- Opening Delimiter -
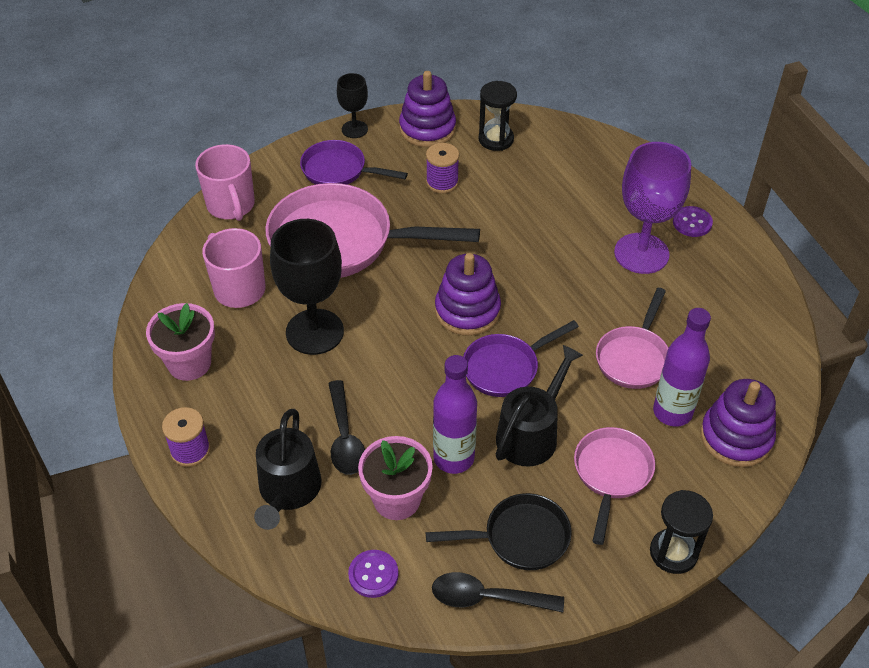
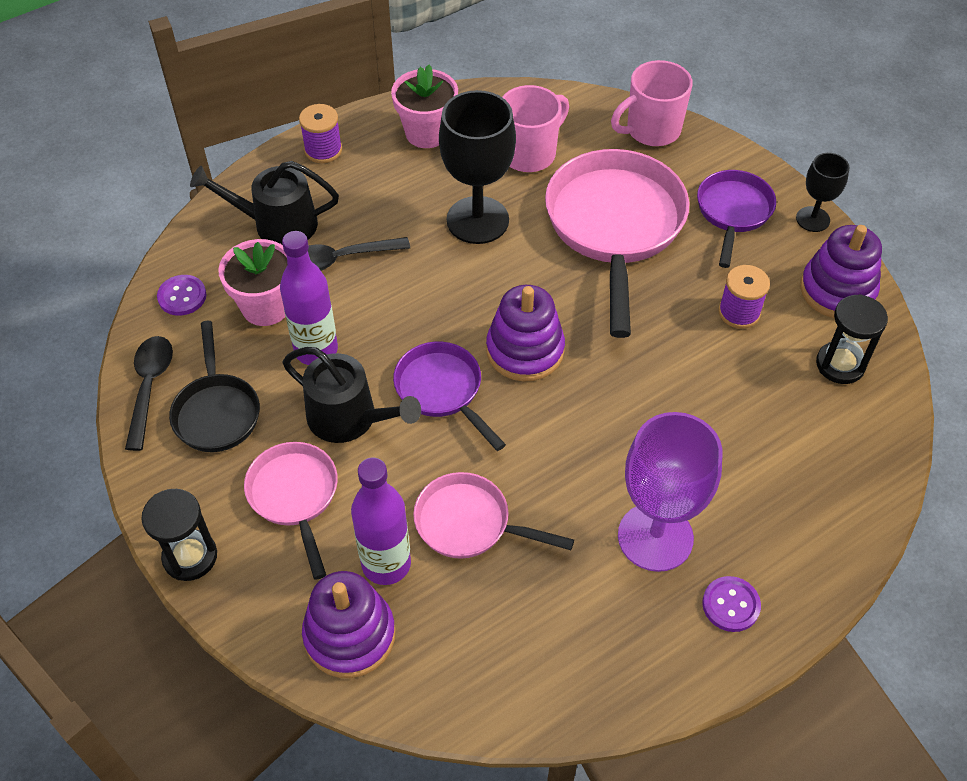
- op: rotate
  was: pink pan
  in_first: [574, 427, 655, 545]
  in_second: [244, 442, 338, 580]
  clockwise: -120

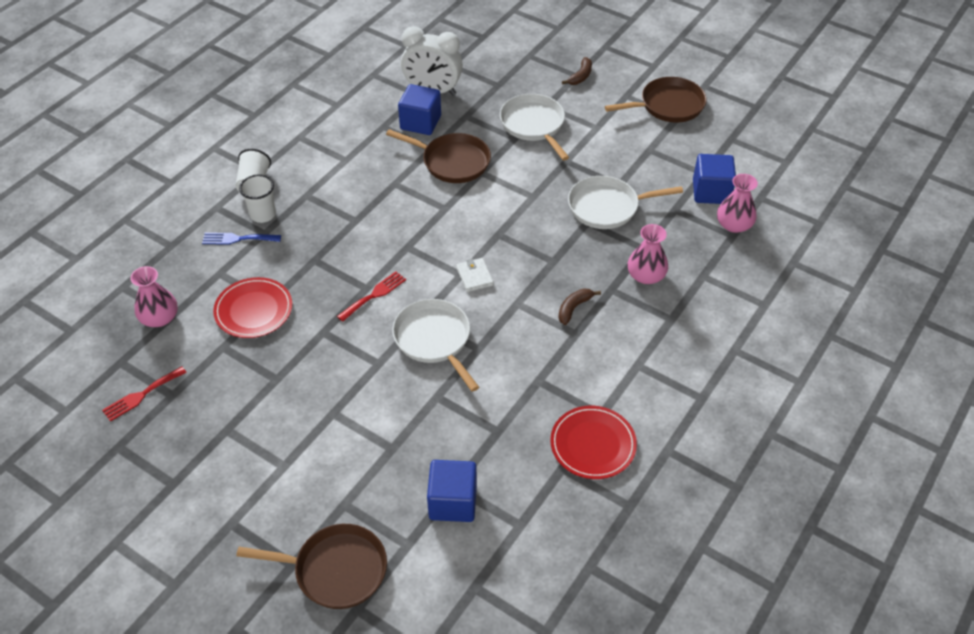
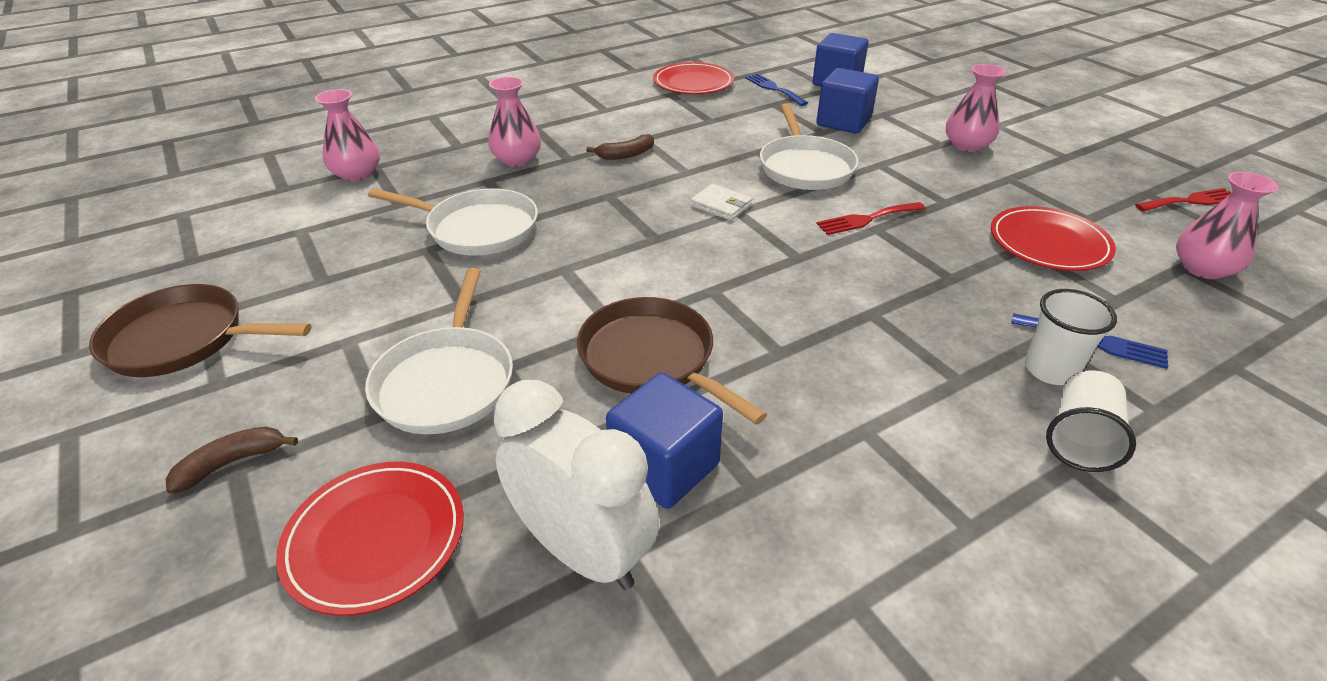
- op: delete
  was: brown pan
  in_first: [236, 524, 387, 609]
- op: rotate
  was: white wallet
  in_first: [456, 258, 494, 292]
  in_second: [690, 184, 753, 221]
  clockwise: -60
- op: move
  was: blue cube
  in_first: [693, 154, 736, 204]
  in_second: [816, 68, 879, 134]
- op: insert
  now: red plate
  in_second: [276, 462, 464, 616]
- op: insert
  now: blue fork
  in_second: [745, 73, 808, 106]
- op: insert
  now: pink vase
  in_second: [946, 64, 1006, 152]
- Closing Delimiter -
:: Work request ::
Output the material above exactly as written and drop any images it holds.

:: Solved exercise ::
- op: rotate
  was: pink pan
  in_first: [574, 427, 655, 545]
  in_second: [244, 442, 338, 580]
  clockwise: -120

- op: delete
  was: brown pan
  in_first: [236, 524, 387, 609]
- op: rotate
  was: white wallet
  in_first: [456, 258, 494, 292]
  in_second: [690, 184, 753, 221]
  clockwise: -60
- op: move
  was: blue cube
  in_first: [693, 154, 736, 204]
  in_second: [816, 68, 879, 134]
- op: insert
  now: red plate
  in_second: [276, 462, 464, 616]
- op: insert
  now: blue fork
  in_second: [745, 73, 808, 106]
- op: insert
  now: pink vase
  in_second: [946, 64, 1006, 152]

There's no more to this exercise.